▶ [Work order] Each line starting at the one that contains "turquoise light bulb: 0 -> 2" and ending at the one that contains "purple hourglass: 5 -> 3" must be returned exactly, and the rest of the listing is left out.

=====

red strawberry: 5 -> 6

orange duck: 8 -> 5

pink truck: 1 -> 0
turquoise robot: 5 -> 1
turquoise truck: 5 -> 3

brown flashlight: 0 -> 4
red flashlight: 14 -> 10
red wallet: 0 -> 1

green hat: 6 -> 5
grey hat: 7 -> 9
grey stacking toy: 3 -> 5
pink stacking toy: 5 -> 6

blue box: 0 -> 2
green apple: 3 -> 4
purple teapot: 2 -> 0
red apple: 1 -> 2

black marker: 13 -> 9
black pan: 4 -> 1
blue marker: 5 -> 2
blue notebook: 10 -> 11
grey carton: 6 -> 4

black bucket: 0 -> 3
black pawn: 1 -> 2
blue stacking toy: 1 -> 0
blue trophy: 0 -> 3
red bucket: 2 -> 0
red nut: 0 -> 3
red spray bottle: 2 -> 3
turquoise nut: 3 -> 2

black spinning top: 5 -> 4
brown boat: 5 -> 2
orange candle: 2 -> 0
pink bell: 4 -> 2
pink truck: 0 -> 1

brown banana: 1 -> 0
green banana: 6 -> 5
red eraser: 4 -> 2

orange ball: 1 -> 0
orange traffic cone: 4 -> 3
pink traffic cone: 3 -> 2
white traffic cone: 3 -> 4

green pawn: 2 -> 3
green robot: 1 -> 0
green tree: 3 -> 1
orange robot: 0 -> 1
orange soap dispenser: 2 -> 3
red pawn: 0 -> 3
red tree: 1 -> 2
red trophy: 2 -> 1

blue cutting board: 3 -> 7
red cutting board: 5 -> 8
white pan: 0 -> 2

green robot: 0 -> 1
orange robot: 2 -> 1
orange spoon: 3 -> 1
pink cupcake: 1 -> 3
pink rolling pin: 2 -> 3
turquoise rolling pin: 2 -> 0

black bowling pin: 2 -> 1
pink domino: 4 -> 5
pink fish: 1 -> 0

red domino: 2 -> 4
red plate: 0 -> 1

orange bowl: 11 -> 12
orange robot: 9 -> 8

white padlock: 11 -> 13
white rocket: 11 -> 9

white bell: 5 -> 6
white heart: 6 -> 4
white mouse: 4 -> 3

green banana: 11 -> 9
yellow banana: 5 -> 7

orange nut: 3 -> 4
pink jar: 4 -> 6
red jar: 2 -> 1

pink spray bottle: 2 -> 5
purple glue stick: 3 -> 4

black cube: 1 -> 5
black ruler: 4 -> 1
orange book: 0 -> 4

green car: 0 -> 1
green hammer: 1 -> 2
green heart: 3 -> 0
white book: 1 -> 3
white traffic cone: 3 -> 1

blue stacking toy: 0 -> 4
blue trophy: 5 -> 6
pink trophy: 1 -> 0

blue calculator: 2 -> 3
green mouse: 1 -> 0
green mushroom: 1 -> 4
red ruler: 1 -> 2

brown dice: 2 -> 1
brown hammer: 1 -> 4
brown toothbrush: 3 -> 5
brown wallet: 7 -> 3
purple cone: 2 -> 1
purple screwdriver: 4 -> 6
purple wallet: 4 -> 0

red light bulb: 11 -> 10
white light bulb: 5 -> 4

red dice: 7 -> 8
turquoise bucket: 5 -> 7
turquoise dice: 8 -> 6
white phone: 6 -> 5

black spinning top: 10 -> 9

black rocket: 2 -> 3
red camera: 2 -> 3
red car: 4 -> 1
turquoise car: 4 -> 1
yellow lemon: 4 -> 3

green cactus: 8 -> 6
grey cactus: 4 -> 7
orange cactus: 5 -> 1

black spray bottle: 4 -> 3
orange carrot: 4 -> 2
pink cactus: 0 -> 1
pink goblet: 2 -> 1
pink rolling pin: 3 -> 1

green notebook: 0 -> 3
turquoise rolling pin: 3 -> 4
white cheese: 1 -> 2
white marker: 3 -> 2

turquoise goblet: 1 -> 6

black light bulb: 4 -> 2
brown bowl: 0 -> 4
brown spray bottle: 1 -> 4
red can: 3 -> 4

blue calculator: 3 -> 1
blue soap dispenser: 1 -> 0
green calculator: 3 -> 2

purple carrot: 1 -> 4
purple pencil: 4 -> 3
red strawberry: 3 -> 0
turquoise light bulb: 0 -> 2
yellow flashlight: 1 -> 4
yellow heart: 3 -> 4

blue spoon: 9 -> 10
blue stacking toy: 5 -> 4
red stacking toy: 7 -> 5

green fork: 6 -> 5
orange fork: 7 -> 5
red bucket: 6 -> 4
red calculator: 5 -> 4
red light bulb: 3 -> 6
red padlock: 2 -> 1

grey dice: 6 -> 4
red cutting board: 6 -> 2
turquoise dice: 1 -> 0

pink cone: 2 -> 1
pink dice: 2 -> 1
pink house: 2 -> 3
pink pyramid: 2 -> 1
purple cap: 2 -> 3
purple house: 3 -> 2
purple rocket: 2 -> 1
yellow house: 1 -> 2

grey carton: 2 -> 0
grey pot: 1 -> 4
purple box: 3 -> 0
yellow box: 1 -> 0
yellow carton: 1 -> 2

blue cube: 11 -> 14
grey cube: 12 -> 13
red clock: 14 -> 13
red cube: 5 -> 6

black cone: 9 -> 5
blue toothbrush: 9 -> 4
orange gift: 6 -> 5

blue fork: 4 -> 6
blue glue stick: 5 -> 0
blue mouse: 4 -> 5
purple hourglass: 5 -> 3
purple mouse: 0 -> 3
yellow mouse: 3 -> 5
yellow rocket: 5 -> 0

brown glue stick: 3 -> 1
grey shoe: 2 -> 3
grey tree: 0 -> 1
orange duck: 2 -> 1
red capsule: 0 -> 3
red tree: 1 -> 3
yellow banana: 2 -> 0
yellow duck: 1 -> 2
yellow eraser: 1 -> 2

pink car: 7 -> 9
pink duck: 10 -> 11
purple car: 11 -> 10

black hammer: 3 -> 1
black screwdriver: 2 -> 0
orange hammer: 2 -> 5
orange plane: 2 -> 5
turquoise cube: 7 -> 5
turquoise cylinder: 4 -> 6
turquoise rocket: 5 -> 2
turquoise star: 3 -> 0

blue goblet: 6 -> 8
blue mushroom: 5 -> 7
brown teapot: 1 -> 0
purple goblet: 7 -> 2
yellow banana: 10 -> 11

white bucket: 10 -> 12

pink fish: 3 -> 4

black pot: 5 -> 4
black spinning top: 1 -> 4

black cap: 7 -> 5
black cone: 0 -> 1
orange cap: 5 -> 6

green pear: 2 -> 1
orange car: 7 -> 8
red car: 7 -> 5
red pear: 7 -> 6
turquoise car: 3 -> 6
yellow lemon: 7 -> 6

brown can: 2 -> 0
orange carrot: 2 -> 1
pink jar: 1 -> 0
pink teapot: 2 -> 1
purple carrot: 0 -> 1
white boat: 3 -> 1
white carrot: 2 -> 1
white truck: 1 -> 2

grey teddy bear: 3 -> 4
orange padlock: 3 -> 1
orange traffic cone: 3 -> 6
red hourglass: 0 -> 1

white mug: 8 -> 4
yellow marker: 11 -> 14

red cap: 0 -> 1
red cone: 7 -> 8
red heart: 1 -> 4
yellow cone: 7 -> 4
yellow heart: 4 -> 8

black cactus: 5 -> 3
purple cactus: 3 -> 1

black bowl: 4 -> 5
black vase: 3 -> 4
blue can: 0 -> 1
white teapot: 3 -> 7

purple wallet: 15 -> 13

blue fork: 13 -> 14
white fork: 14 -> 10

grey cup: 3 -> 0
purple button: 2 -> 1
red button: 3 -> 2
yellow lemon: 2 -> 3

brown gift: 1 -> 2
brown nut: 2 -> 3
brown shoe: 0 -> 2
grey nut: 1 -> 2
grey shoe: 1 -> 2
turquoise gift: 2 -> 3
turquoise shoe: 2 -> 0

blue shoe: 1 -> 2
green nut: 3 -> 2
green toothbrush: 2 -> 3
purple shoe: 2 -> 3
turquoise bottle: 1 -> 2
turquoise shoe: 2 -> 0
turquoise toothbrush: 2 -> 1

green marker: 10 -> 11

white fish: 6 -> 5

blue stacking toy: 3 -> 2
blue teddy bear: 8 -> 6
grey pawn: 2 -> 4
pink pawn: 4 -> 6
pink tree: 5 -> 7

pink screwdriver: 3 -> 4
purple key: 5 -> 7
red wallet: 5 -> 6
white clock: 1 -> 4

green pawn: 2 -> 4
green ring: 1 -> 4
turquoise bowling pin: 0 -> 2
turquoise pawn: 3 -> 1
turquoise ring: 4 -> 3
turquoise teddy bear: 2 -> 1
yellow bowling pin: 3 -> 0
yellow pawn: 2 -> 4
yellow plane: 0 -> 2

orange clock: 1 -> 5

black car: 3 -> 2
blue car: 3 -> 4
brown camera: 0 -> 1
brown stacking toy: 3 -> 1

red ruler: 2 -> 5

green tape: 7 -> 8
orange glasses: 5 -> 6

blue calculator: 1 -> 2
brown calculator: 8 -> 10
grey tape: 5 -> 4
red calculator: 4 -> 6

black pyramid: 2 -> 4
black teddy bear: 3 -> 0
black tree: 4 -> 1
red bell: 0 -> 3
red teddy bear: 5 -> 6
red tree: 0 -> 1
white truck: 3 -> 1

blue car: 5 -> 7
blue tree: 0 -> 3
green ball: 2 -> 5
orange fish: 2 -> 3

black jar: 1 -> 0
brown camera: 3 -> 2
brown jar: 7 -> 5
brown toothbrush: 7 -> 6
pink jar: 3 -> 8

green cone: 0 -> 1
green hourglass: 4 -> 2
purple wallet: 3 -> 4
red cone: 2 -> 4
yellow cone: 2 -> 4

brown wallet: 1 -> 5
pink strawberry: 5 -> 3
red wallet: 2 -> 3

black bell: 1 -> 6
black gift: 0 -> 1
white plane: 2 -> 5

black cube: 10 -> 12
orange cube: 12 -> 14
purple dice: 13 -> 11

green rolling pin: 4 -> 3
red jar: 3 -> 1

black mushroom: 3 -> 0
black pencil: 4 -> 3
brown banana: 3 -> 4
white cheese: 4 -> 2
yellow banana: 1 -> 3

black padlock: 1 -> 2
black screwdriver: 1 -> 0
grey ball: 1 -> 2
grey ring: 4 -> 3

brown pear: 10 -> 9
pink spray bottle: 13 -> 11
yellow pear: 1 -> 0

=====

▶ [Exercise response]
turquoise light bulb: 0 -> 2
yellow flashlight: 1 -> 4
yellow heart: 3 -> 4

blue spoon: 9 -> 10
blue stacking toy: 5 -> 4
red stacking toy: 7 -> 5

green fork: 6 -> 5
orange fork: 7 -> 5
red bucket: 6 -> 4
red calculator: 5 -> 4
red light bulb: 3 -> 6
red padlock: 2 -> 1

grey dice: 6 -> 4
red cutting board: 6 -> 2
turquoise dice: 1 -> 0

pink cone: 2 -> 1
pink dice: 2 -> 1
pink house: 2 -> 3
pink pyramid: 2 -> 1
purple cap: 2 -> 3
purple house: 3 -> 2
purple rocket: 2 -> 1
yellow house: 1 -> 2

grey carton: 2 -> 0
grey pot: 1 -> 4
purple box: 3 -> 0
yellow box: 1 -> 0
yellow carton: 1 -> 2

blue cube: 11 -> 14
grey cube: 12 -> 13
red clock: 14 -> 13
red cube: 5 -> 6

black cone: 9 -> 5
blue toothbrush: 9 -> 4
orange gift: 6 -> 5

blue fork: 4 -> 6
blue glue stick: 5 -> 0
blue mouse: 4 -> 5
purple hourglass: 5 -> 3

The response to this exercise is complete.